** Exercise material follows **

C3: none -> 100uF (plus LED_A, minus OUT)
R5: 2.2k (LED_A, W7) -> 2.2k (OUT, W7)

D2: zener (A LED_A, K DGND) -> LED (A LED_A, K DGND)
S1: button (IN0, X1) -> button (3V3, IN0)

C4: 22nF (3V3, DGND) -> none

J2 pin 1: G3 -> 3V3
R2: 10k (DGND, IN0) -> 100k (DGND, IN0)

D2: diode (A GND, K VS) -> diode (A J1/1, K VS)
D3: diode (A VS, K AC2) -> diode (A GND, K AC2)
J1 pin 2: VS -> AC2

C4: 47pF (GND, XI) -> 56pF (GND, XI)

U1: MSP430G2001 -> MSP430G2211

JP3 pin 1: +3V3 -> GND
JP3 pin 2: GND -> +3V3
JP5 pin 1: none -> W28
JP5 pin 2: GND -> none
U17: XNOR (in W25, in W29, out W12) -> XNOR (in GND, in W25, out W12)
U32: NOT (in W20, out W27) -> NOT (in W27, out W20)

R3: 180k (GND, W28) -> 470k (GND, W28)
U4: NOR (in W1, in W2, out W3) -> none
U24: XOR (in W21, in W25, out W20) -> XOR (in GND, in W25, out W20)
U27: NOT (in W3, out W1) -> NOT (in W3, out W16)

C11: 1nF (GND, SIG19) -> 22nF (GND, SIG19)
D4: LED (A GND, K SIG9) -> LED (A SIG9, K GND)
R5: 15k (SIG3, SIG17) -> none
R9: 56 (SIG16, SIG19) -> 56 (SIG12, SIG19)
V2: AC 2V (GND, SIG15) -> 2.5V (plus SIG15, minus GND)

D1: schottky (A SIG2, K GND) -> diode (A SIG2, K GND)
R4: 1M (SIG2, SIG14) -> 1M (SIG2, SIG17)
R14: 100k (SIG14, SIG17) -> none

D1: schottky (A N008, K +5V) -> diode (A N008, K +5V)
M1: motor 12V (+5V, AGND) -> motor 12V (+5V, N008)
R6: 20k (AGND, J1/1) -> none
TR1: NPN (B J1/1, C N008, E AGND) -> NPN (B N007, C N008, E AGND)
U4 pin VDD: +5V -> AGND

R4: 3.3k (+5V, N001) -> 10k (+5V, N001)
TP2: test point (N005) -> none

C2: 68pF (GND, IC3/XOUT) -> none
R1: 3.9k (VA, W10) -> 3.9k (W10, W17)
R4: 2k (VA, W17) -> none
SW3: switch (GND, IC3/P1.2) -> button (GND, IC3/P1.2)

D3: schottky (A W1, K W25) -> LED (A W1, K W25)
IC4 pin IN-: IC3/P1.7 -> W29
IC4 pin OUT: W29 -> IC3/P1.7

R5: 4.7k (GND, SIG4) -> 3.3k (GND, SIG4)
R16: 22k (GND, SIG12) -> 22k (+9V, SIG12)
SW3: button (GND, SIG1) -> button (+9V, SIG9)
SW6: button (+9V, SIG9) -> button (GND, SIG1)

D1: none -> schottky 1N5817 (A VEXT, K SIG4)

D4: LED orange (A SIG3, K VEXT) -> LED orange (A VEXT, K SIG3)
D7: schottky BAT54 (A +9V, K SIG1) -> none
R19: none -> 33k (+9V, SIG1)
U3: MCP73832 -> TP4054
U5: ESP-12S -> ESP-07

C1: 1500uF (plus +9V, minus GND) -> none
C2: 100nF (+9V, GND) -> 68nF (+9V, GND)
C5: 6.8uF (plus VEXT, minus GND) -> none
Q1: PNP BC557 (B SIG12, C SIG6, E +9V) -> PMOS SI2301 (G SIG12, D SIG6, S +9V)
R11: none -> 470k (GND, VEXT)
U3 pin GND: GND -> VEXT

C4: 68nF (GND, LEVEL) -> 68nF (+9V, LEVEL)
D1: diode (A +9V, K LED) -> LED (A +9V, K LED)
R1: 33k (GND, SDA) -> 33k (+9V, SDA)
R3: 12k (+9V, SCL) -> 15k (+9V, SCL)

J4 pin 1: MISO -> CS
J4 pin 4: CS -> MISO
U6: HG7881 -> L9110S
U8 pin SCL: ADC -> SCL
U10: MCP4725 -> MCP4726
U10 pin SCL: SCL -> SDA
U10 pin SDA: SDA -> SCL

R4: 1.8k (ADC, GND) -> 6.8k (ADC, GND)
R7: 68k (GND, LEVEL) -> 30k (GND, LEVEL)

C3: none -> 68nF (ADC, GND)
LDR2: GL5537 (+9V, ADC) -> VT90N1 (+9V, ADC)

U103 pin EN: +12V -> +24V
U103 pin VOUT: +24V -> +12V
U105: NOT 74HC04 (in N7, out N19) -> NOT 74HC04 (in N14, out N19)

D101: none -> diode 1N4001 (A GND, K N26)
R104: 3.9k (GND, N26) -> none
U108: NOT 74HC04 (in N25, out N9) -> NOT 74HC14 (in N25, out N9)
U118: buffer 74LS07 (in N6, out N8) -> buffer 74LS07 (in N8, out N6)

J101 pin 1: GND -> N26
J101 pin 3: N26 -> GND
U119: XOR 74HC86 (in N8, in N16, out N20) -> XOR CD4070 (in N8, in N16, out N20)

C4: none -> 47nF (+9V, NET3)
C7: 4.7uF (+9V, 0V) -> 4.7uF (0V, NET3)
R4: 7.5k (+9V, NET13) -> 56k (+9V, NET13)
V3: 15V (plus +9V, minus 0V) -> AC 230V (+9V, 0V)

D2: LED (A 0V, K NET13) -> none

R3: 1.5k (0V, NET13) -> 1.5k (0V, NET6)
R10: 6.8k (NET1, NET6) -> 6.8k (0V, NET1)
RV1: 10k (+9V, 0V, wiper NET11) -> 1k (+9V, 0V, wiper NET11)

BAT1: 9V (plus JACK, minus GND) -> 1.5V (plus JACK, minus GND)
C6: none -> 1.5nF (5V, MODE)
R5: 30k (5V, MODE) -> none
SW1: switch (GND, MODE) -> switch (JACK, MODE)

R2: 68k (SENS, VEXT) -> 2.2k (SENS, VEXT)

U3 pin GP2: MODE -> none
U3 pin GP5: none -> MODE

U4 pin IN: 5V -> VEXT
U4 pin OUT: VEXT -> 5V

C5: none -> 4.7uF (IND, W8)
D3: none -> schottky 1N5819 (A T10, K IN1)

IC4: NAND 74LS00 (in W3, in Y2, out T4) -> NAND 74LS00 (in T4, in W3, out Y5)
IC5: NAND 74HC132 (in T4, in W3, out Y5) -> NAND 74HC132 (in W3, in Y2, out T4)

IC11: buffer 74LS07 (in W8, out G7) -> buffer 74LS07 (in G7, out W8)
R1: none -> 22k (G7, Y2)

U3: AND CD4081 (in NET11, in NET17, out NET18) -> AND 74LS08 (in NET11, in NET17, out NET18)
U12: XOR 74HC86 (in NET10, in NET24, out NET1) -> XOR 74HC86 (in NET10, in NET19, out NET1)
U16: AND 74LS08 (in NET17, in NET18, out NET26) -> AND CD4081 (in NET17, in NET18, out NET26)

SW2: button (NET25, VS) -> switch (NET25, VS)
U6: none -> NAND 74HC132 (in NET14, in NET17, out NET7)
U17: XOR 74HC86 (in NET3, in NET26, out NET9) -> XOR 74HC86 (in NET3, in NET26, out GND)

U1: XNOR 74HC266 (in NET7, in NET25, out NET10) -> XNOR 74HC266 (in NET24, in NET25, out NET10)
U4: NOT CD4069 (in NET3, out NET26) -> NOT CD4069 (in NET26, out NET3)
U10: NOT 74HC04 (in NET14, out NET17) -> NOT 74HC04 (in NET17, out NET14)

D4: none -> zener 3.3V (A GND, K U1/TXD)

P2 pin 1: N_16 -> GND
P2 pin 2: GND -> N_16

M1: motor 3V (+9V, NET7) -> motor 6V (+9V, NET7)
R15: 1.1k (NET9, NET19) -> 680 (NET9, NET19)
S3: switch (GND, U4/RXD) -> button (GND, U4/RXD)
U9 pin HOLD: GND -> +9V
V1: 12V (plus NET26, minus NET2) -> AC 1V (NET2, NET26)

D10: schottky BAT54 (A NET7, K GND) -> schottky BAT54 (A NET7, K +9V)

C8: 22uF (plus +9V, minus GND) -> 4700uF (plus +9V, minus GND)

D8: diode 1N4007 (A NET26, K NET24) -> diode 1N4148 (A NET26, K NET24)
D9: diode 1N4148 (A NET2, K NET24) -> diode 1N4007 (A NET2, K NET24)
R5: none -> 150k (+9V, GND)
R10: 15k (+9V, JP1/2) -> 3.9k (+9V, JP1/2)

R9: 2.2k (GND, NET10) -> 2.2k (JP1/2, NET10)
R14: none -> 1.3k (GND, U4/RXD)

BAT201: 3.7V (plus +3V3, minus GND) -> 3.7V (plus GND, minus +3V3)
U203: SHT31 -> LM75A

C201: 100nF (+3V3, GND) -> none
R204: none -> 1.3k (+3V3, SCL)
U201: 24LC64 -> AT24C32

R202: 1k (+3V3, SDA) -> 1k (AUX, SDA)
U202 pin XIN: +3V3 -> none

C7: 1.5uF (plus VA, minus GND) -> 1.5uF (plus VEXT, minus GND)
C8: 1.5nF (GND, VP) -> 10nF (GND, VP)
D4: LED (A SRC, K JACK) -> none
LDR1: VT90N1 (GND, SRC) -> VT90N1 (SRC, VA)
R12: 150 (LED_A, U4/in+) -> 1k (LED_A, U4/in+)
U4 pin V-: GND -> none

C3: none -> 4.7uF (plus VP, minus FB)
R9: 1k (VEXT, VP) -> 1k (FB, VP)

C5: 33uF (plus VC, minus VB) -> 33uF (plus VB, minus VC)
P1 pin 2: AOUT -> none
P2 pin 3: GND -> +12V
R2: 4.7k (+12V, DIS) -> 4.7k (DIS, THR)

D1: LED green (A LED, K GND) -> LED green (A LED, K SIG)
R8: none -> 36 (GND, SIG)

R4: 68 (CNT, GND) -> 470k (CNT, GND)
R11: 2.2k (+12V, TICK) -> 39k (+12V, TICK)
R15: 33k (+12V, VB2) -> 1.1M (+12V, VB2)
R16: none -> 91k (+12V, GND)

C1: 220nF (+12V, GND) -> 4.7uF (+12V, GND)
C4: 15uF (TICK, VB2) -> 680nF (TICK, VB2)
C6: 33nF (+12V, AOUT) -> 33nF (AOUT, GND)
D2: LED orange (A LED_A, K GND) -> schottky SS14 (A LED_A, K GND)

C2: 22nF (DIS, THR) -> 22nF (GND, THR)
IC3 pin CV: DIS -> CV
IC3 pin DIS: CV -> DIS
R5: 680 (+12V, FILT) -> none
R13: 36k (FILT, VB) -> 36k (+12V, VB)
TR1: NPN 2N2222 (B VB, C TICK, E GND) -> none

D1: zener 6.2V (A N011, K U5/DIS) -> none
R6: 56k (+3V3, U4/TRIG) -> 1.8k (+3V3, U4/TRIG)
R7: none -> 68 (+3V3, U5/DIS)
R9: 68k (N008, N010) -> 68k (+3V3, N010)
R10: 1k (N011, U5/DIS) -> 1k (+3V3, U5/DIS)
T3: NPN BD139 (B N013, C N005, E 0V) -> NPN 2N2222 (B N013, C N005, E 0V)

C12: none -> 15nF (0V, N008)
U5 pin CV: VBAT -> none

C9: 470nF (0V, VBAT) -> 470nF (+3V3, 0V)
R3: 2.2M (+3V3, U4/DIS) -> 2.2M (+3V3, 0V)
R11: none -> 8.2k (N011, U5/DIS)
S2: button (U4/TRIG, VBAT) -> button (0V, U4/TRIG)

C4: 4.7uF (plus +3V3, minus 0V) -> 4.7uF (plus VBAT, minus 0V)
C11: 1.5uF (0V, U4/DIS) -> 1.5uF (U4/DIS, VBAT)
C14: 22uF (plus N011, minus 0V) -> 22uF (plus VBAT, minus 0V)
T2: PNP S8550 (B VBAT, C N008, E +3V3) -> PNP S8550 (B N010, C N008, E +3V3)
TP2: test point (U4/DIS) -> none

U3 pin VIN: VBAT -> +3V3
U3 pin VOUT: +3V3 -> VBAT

** End of Exercise material **

§ Your assignment:
With the line containing "C11: 1nF (GND, SIG19) -> 22nF (GND, SIG19)" as the last one, please set down exactly the lines of the records above from their very first line, and nothing more.

§ Result:
C3: none -> 100uF (plus LED_A, minus OUT)
R5: 2.2k (LED_A, W7) -> 2.2k (OUT, W7)

D2: zener (A LED_A, K DGND) -> LED (A LED_A, K DGND)
S1: button (IN0, X1) -> button (3V3, IN0)

C4: 22nF (3V3, DGND) -> none

J2 pin 1: G3 -> 3V3
R2: 10k (DGND, IN0) -> 100k (DGND, IN0)

D2: diode (A GND, K VS) -> diode (A J1/1, K VS)
D3: diode (A VS, K AC2) -> diode (A GND, K AC2)
J1 pin 2: VS -> AC2

C4: 47pF (GND, XI) -> 56pF (GND, XI)

U1: MSP430G2001 -> MSP430G2211

JP3 pin 1: +3V3 -> GND
JP3 pin 2: GND -> +3V3
JP5 pin 1: none -> W28
JP5 pin 2: GND -> none
U17: XNOR (in W25, in W29, out W12) -> XNOR (in GND, in W25, out W12)
U32: NOT (in W20, out W27) -> NOT (in W27, out W20)

R3: 180k (GND, W28) -> 470k (GND, W28)
U4: NOR (in W1, in W2, out W3) -> none
U24: XOR (in W21, in W25, out W20) -> XOR (in GND, in W25, out W20)
U27: NOT (in W3, out W1) -> NOT (in W3, out W16)

C11: 1nF (GND, SIG19) -> 22nF (GND, SIG19)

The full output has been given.